- **Provided records**
-------------------------
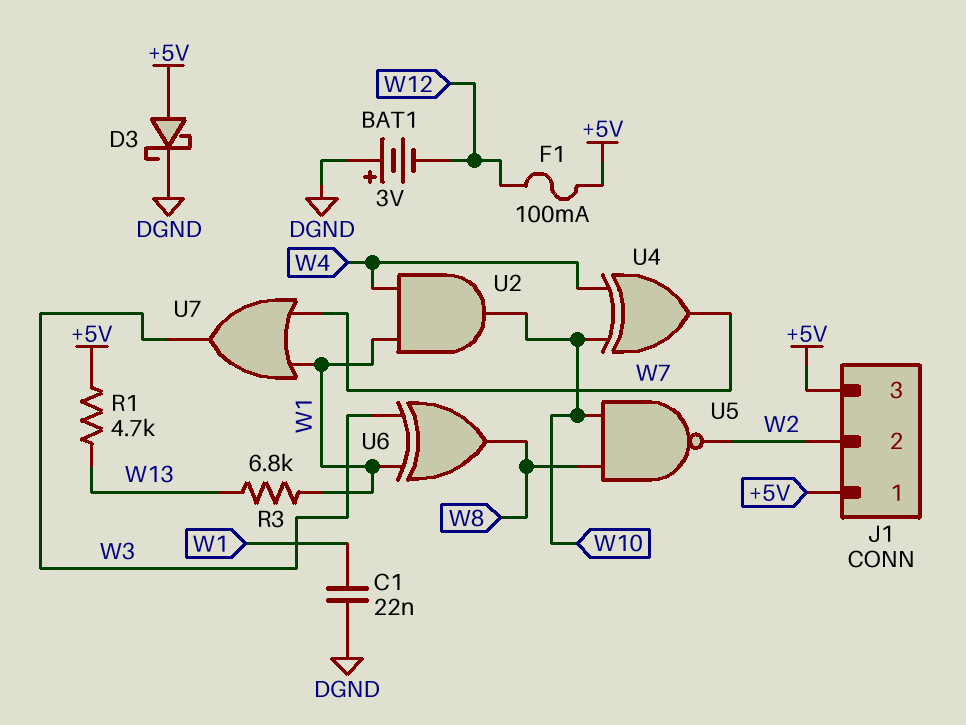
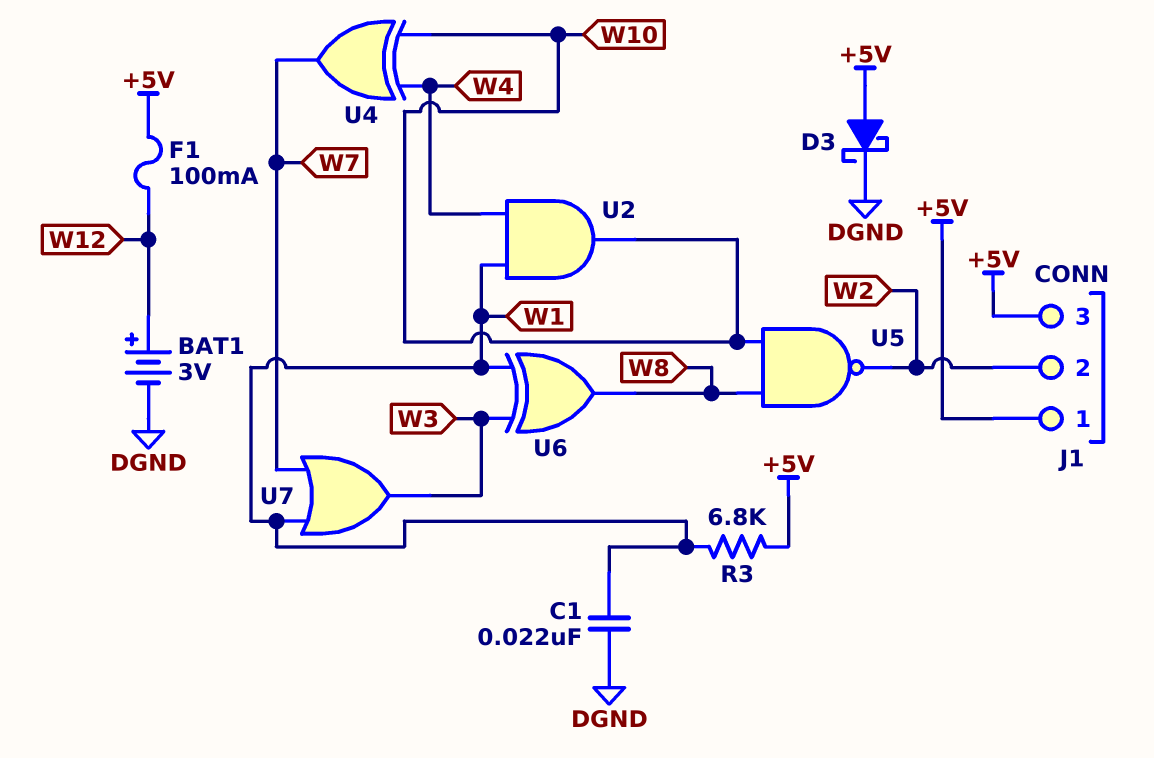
BAT1: 3V (plus DGND, minus W12) -> 3V (plus W12, minus DGND)
R1: 4.7k (+5V, W13) -> none
R3: 6.8k (W1, W13) -> 6.8k (+5V, W1)

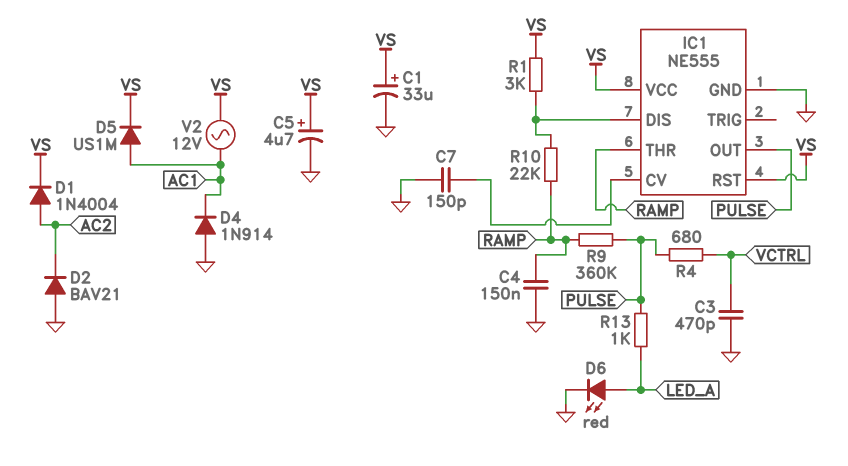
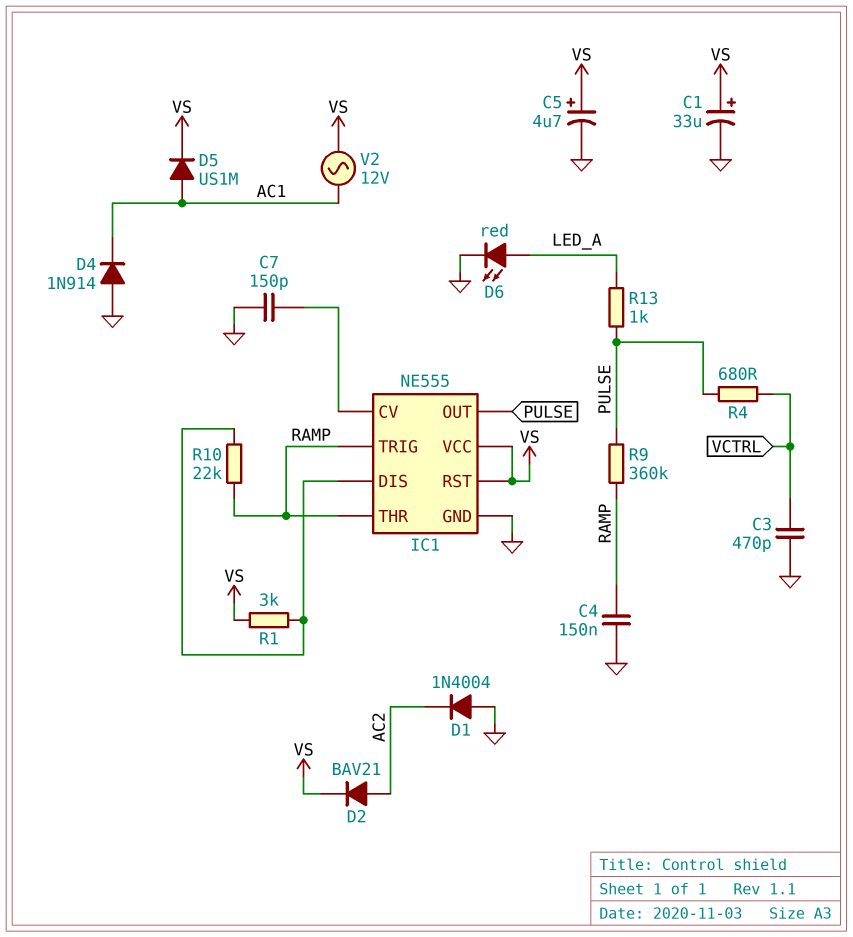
D1: diode 1N4004 (A AC2, K VS) -> diode 1N4004 (A GND, K AC2)
D2: diode BAV21 (A GND, K AC2) -> diode BAV21 (A AC2, K VS)
IC1 pin TRIG: none -> RAMP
-------------------------
- **Activity**
Wherever the string "diode" appears in a line above, copy that line.

- **Response**
D1: diode 1N4004 (A AC2, K VS) -> diode 1N4004 (A GND, K AC2)
D2: diode BAV21 (A GND, K AC2) -> diode BAV21 (A AC2, K VS)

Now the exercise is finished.